◆ **DIRECTIONS FOR THIS TASK**
Please go through the listing below and count the lines where the string "down" appears. Answer with the number only.

◆ **RECORDS SUPPLIED**
────────
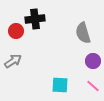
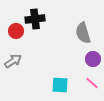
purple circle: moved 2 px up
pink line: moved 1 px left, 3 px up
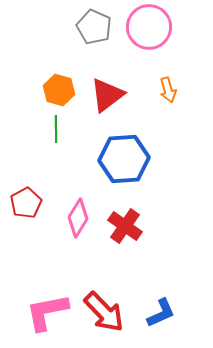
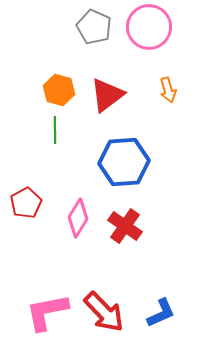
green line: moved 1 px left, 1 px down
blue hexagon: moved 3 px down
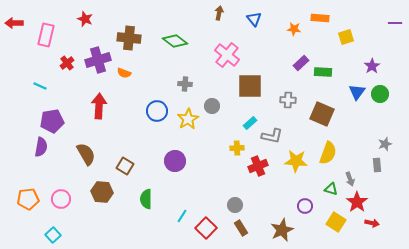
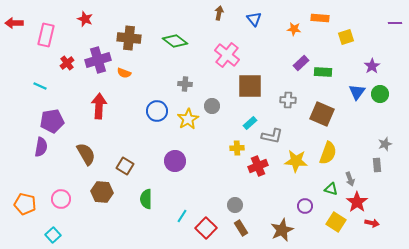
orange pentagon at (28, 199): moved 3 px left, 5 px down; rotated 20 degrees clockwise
────────
◆ **ANSWER FOR THE TASK**
3